- **EXERCISE INSTRUCTIONS**
List each line of the data that holds the word "camera".

- **MATERIAL SUPPLIED**

# # # # # # #

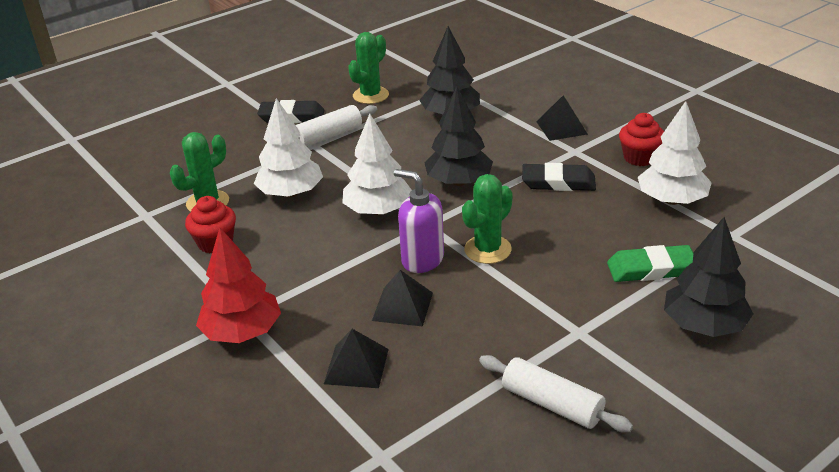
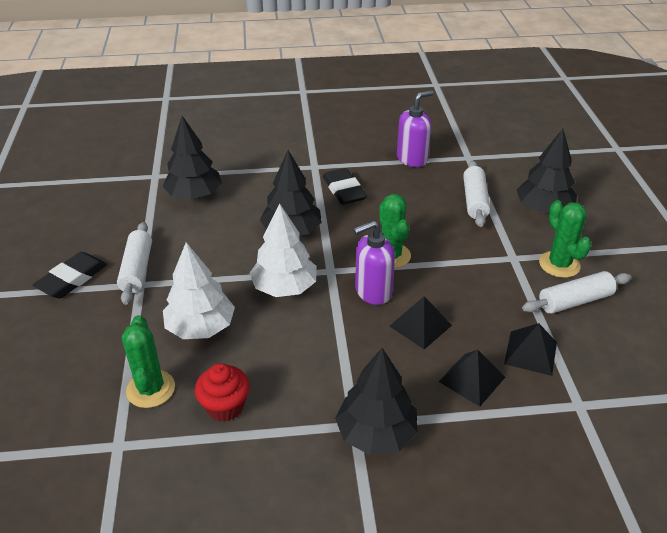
camera: 60 degrees left, 5 degrees up
red tree [196,228,281,343] -> black tree [335,348,418,455]
green cactus [348,32,389,104] -> green cactus moved to [539,200,591,278]
black eraser [522,163,596,191] -> black eraser turned 60 degrees counterclockwise [323,168,367,205]
black pyramid [536,95,588,141] -> black pyramid moved to [504,323,557,376]
green eraser [607,245,693,282] -> white rolling pin [463,161,490,227]
red cupcake [619,113,664,166] -> none
white tree [638,101,712,205] -> purple soap dispenser [397,90,434,167]

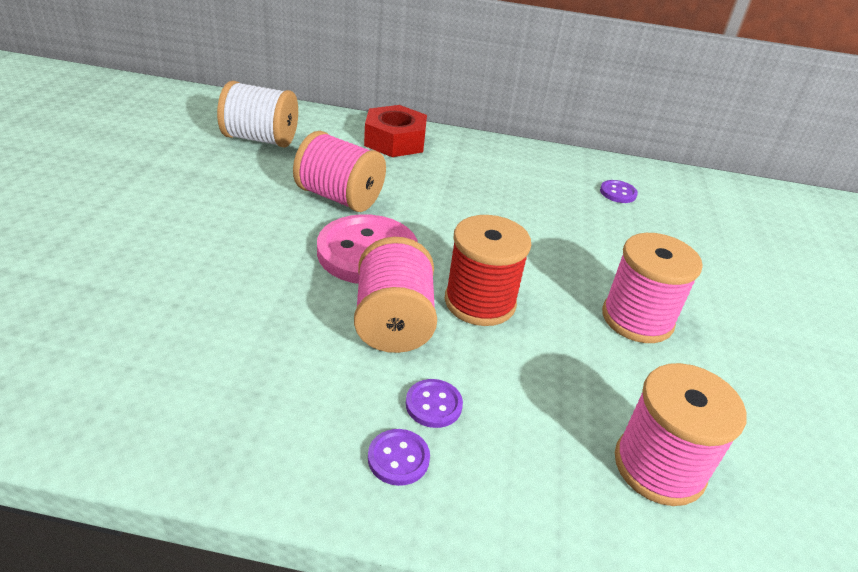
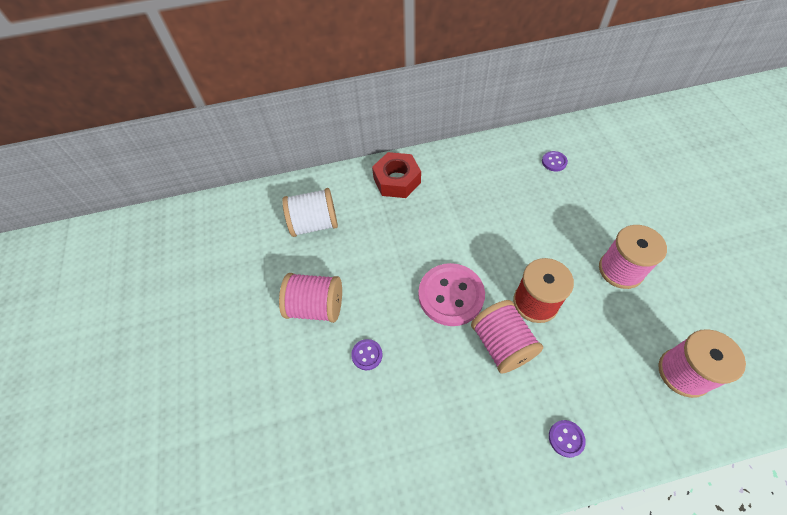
camera: 15 degrees left, 20 degrees up
pink spool [293,131,386,212] -> pink spool moved to [279,273,342,323]
purple button [406,379,463,428] -> purple button moved to [351,339,383,370]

# # # # # # #

- **RESPONSE TO THIS TASK**
camera: 60 degrees left, 5 degrees up
camera: 15 degrees left, 20 degrees up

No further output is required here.